** Opening AVAILABLE DATA block **
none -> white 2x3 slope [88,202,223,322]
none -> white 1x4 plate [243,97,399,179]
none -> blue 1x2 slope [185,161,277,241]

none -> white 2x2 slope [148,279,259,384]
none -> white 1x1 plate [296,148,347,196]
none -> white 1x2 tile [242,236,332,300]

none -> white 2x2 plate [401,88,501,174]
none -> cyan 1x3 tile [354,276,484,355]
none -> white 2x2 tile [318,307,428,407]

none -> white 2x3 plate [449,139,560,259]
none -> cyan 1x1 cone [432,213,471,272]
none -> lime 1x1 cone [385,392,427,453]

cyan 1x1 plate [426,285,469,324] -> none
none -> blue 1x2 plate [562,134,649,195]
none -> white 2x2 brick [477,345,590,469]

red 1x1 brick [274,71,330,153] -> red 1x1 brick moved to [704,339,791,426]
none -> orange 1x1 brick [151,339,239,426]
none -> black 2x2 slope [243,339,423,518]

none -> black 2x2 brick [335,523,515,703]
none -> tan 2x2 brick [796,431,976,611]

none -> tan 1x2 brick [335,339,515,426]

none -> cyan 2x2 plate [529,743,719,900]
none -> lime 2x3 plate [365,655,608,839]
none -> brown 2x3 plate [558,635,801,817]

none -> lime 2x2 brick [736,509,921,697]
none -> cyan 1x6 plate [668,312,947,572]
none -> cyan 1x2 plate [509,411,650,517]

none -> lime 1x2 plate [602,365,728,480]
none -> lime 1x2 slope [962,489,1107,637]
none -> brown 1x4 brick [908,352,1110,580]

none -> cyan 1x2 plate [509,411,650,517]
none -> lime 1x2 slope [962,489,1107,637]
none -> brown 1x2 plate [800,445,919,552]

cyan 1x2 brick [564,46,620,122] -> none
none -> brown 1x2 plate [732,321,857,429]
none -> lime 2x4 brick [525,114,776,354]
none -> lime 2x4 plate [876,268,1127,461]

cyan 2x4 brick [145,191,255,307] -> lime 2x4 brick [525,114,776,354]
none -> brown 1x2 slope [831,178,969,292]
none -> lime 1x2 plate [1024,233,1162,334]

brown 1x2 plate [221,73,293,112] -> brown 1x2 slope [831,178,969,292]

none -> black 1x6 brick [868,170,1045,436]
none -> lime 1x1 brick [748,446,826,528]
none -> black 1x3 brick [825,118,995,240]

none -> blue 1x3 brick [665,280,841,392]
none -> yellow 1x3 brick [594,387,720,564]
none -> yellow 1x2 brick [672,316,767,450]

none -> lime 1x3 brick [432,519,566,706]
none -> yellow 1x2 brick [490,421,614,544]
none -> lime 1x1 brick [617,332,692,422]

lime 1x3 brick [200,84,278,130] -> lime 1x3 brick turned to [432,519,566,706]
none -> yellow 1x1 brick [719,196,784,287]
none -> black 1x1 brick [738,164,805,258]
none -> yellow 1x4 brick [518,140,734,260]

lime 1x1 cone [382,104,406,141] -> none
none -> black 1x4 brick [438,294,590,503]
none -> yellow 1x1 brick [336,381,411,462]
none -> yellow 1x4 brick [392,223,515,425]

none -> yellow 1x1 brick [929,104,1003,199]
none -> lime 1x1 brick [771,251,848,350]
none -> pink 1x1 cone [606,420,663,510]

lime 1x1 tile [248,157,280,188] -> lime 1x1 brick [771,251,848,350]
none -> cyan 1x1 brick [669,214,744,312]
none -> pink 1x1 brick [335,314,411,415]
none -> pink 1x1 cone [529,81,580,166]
** Closing AVAILABLE DATA block **
▶ **PROBLEM TO WORK ON**:
Where a line of the records has the string "white", return that line.

▶ **SOLVED EXERCISE**:
none -> white 2x3 slope [88,202,223,322]
none -> white 1x4 plate [243,97,399,179]
none -> white 2x2 slope [148,279,259,384]
none -> white 1x1 plate [296,148,347,196]
none -> white 1x2 tile [242,236,332,300]
none -> white 2x2 plate [401,88,501,174]
none -> white 2x2 tile [318,307,428,407]
none -> white 2x3 plate [449,139,560,259]
none -> white 2x2 brick [477,345,590,469]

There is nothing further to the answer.